SOURCE MATERIAL >>
##############################

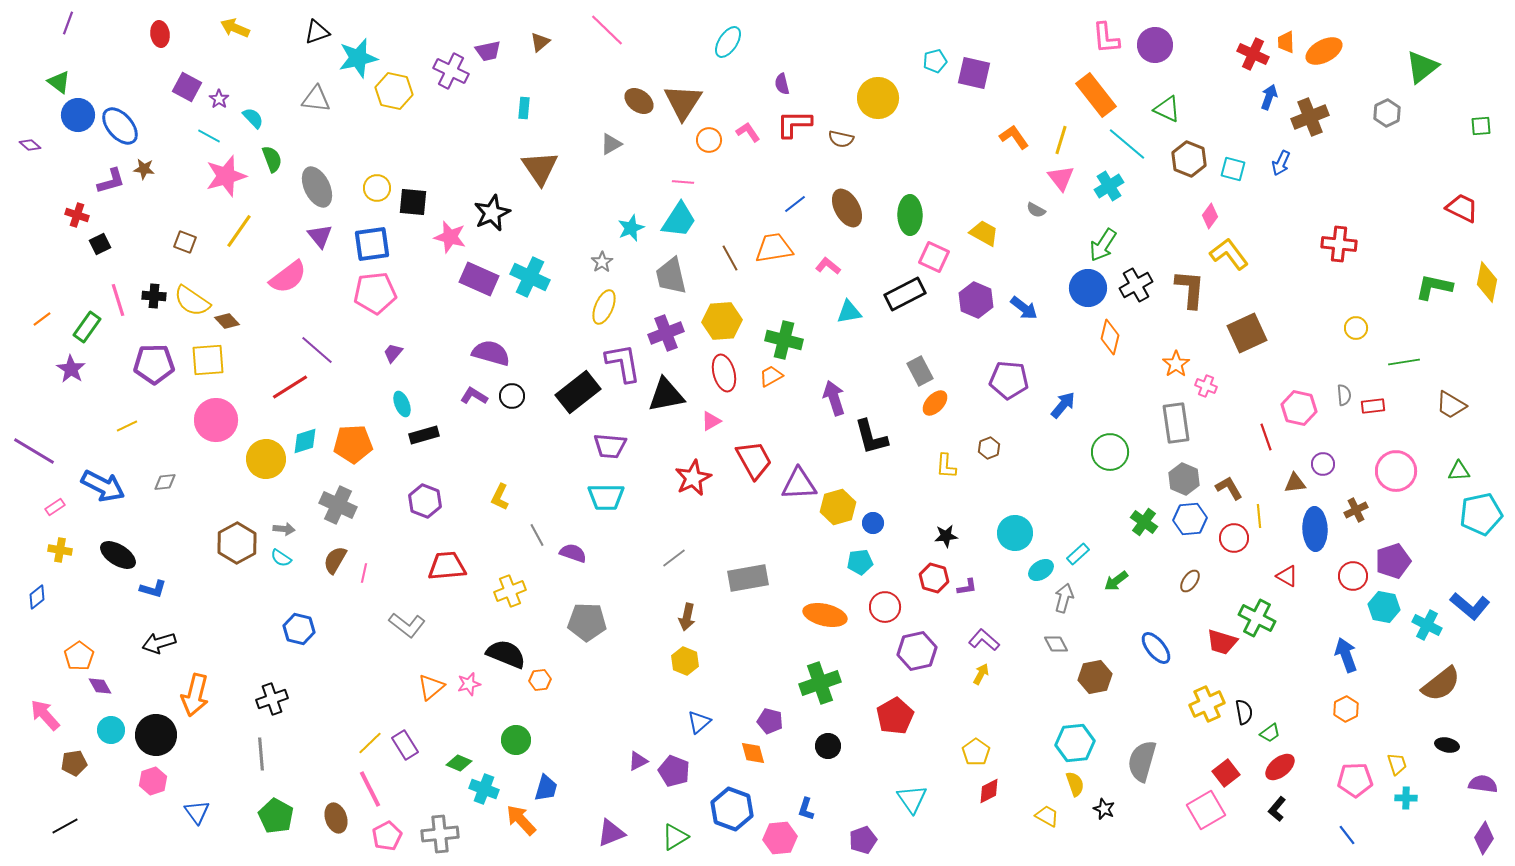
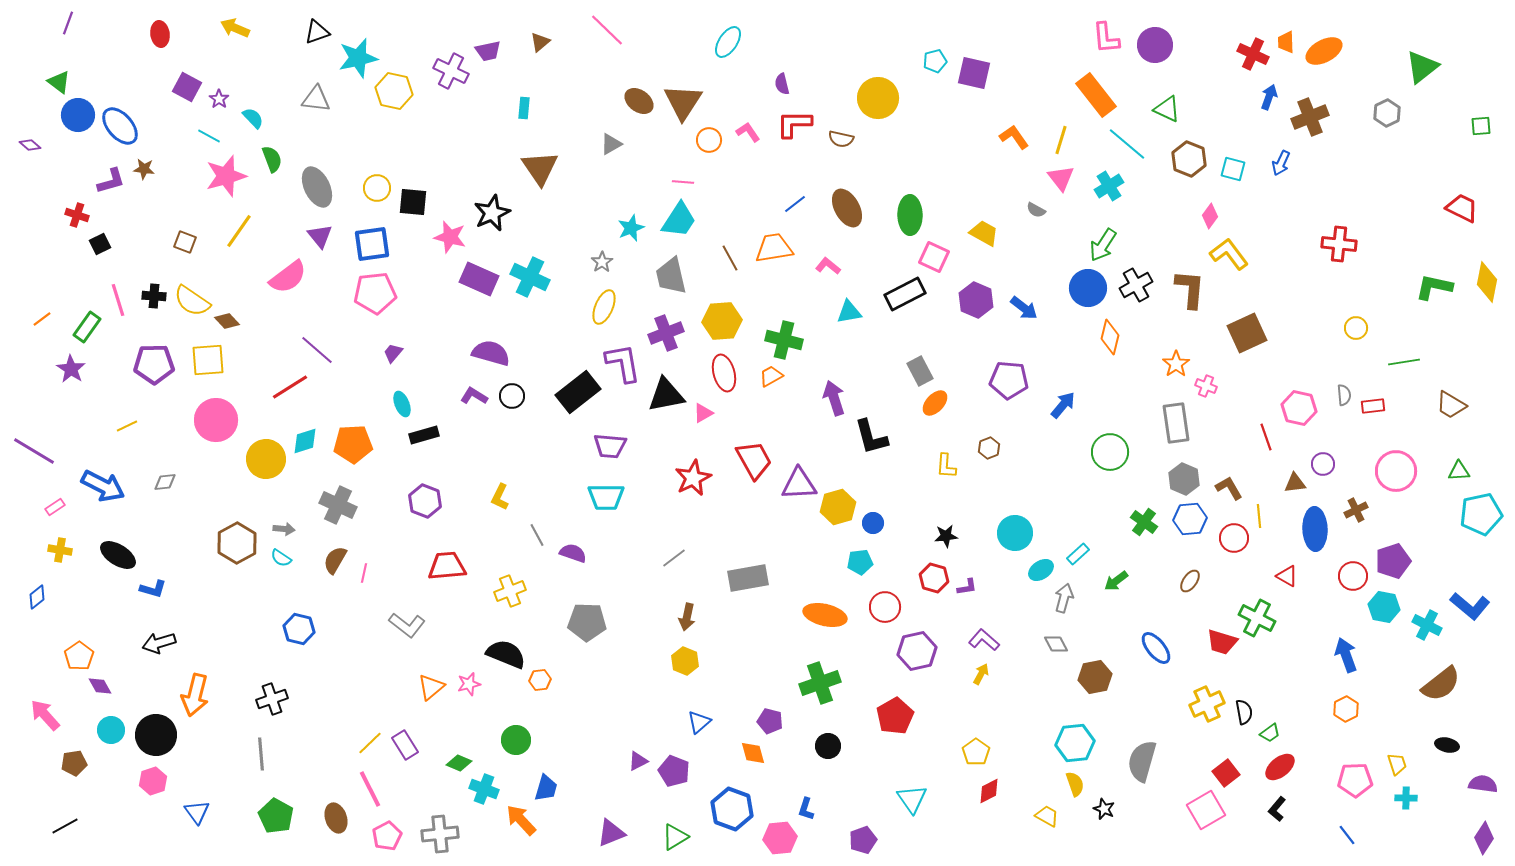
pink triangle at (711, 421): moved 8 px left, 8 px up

##############################

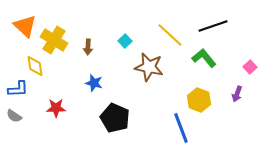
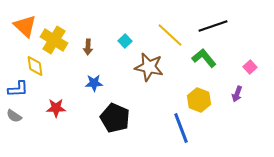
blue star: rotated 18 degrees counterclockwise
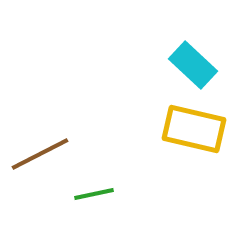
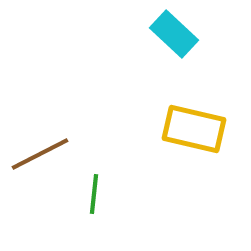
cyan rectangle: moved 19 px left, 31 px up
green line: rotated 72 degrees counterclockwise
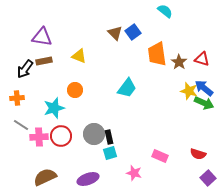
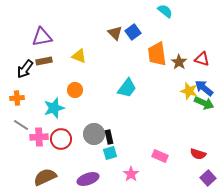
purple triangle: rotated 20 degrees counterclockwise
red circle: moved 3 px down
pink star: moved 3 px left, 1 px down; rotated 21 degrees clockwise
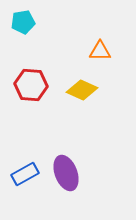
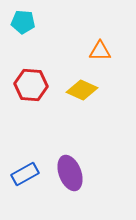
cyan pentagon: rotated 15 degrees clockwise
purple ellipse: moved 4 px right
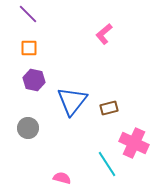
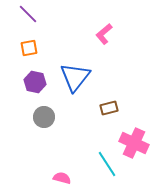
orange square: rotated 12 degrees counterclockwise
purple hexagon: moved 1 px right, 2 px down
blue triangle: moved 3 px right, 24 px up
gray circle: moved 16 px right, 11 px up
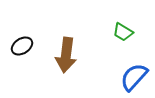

##############################

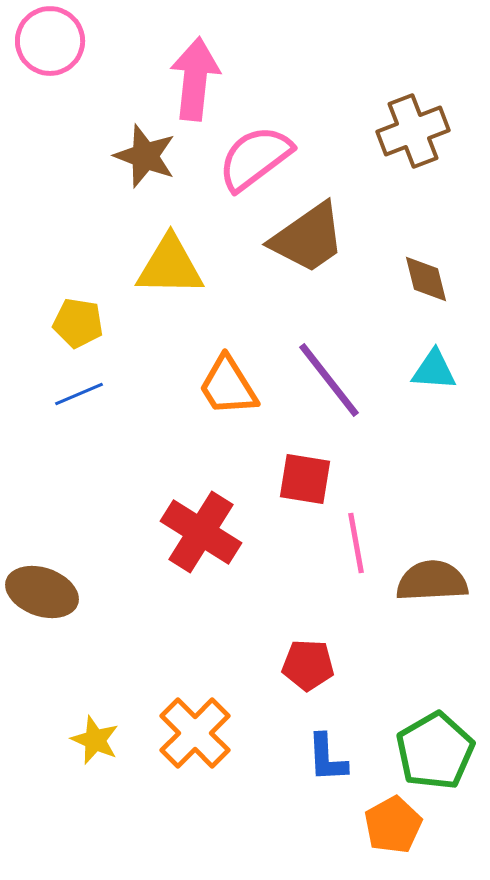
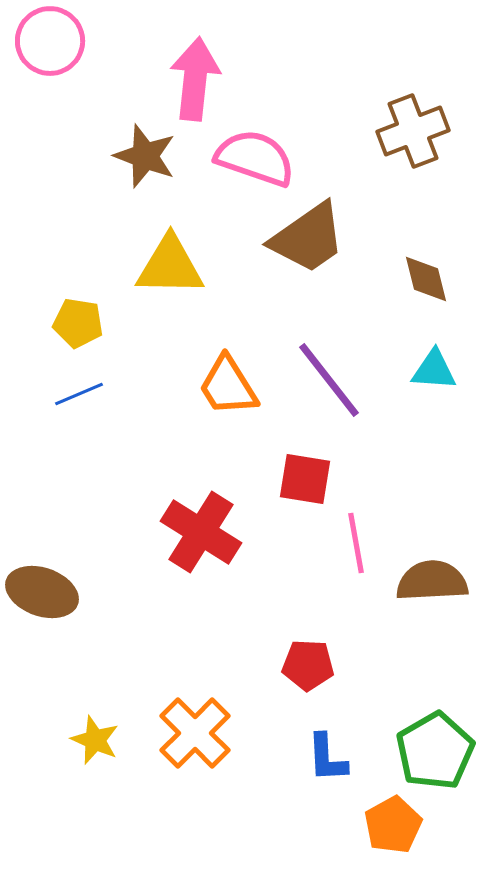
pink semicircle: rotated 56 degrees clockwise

##############################

Where a line of the entries above holds the word "counterclockwise", return that line.

SOLUTION BELOW >>
blue star: rotated 18 degrees counterclockwise
green line: rotated 72 degrees counterclockwise
purple triangle: rotated 20 degrees counterclockwise
orange square: rotated 12 degrees counterclockwise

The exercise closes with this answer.